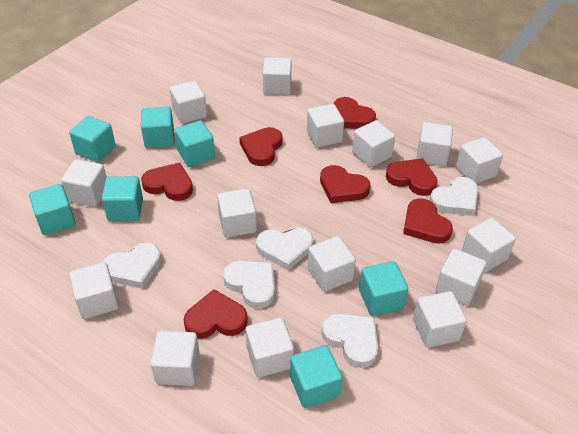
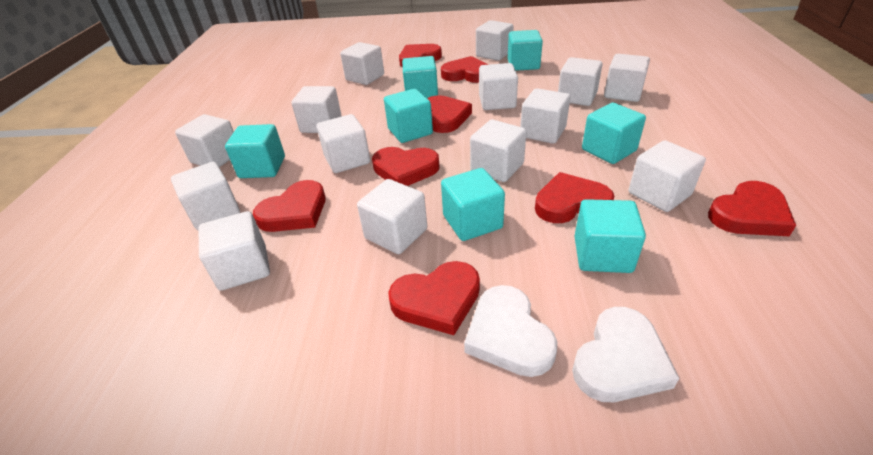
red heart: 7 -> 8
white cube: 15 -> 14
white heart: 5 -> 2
▬▬▬▬▬▬
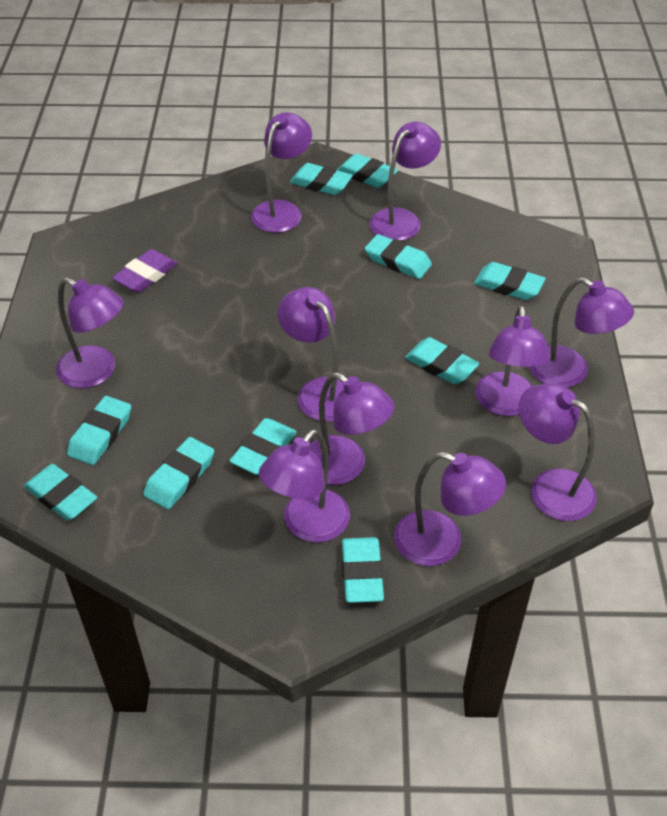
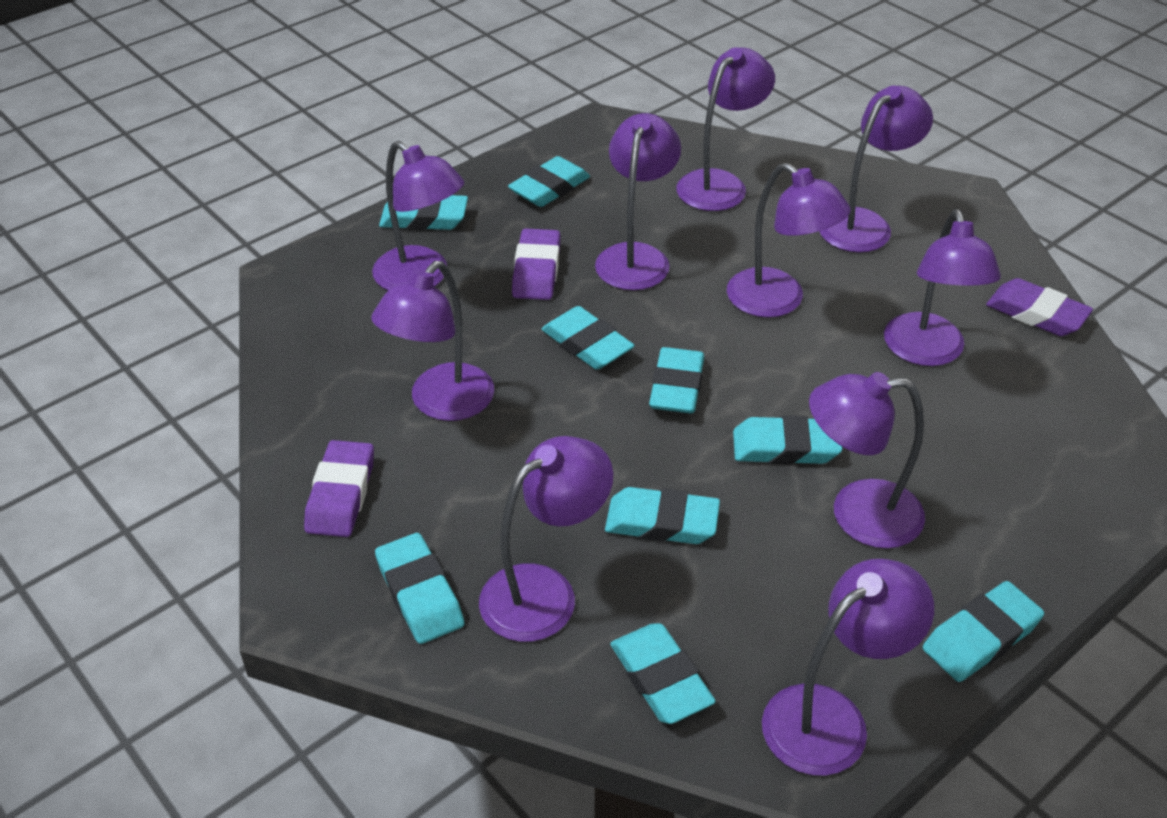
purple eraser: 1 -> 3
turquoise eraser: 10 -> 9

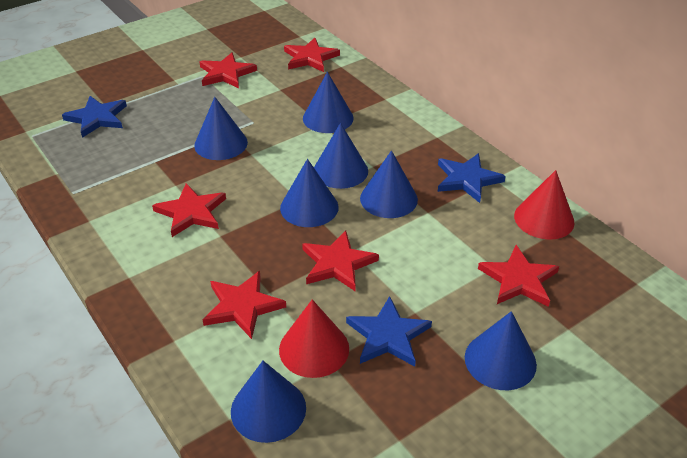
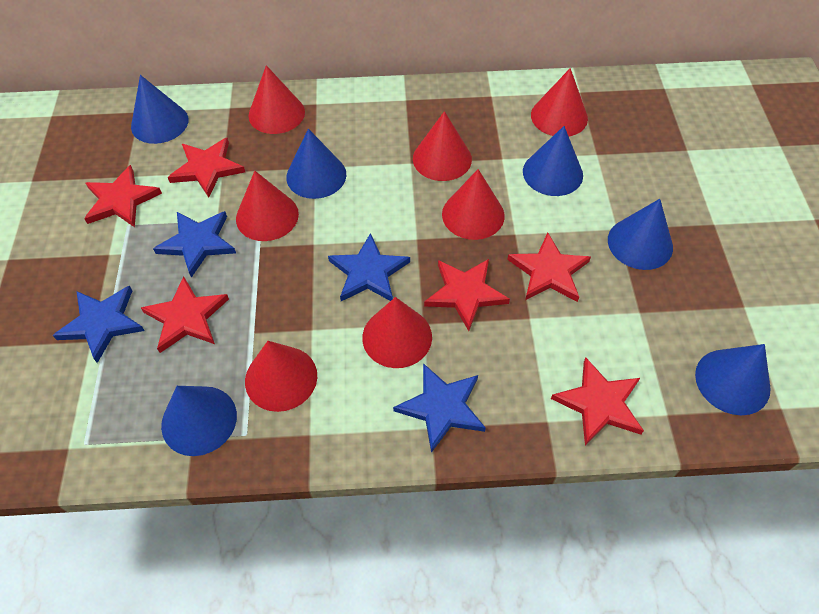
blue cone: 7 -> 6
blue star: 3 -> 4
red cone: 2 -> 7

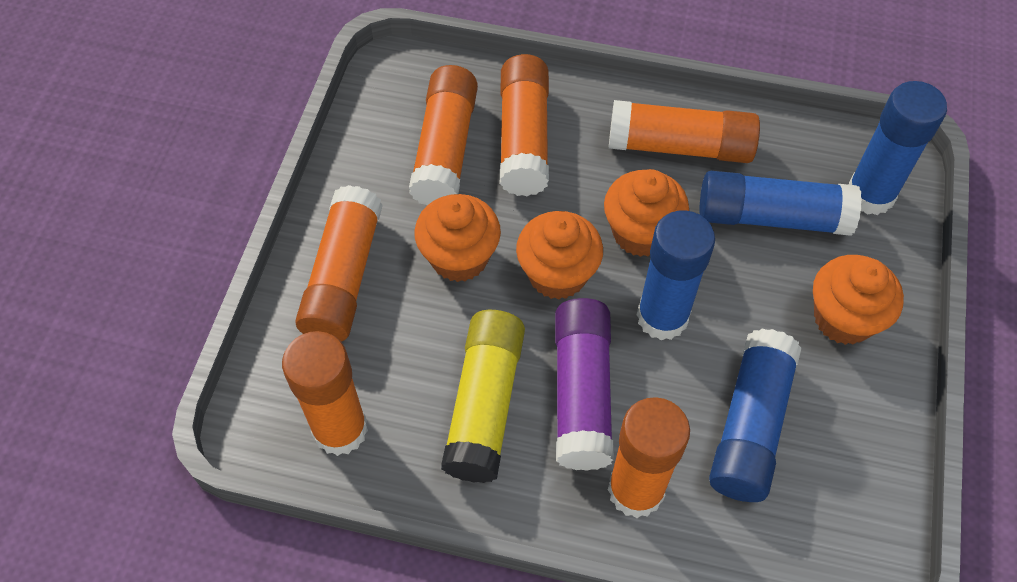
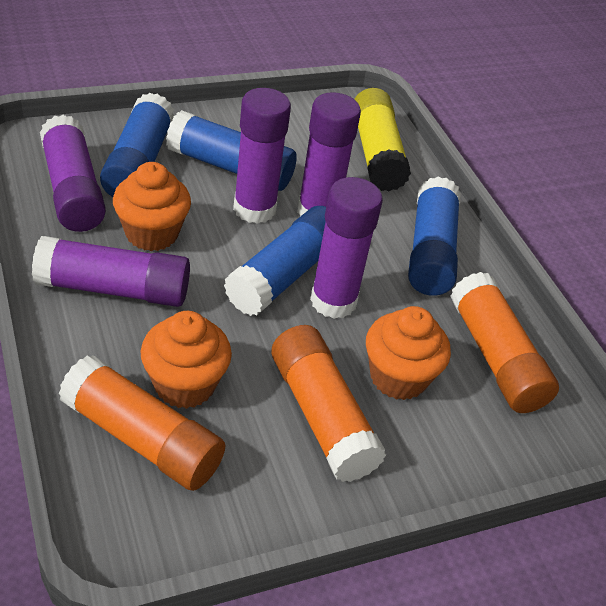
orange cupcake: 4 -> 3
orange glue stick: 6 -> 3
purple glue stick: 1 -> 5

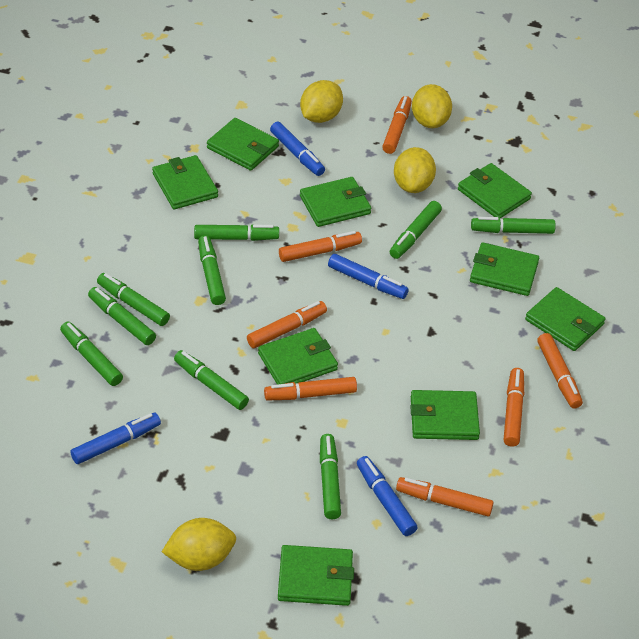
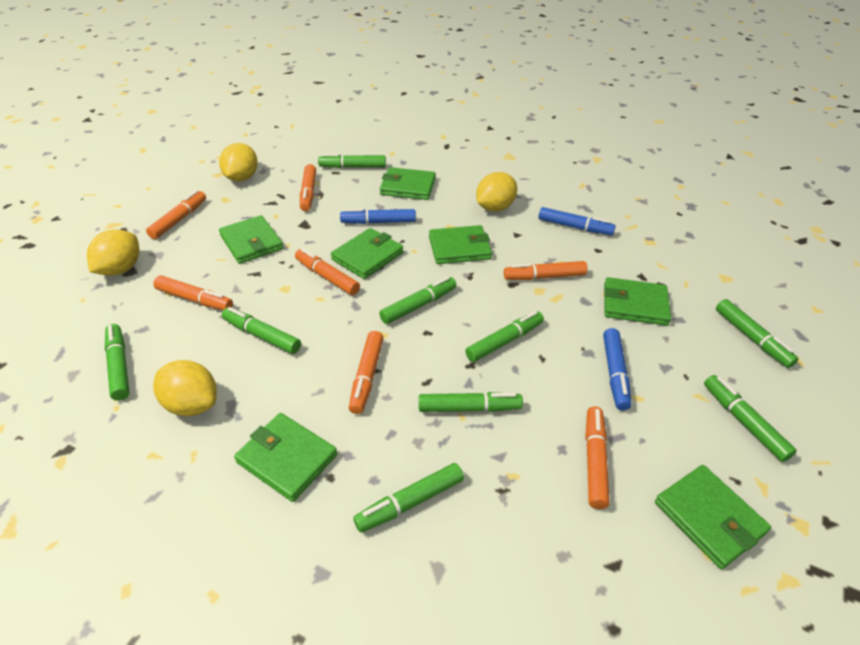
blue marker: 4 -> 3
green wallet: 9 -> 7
▬▬▬▬▬▬
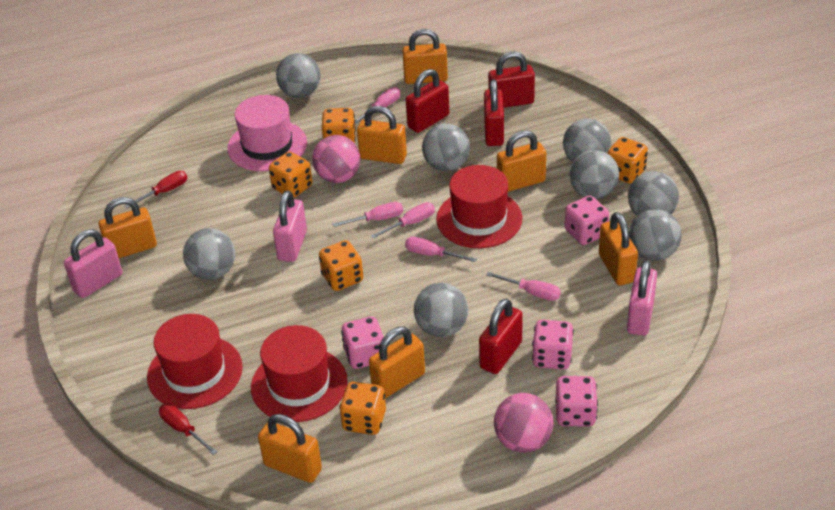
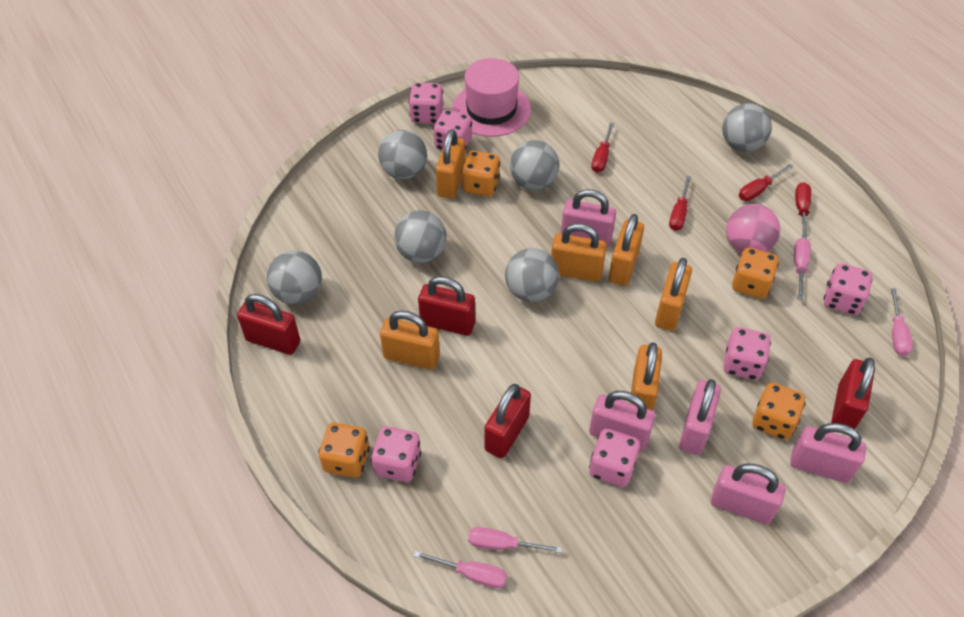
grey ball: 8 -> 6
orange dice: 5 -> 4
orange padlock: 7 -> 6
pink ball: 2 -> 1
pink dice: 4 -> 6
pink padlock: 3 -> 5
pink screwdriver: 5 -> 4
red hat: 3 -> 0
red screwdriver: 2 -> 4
▬▬▬▬▬▬
[What to produce]:
Pull every line containing the string "orange" out of the data above and copy it.

[Solution for this exercise]:
orange cupcake: 4 -> 3
orange glue stick: 6 -> 3
orange dice: 5 -> 4
orange padlock: 7 -> 6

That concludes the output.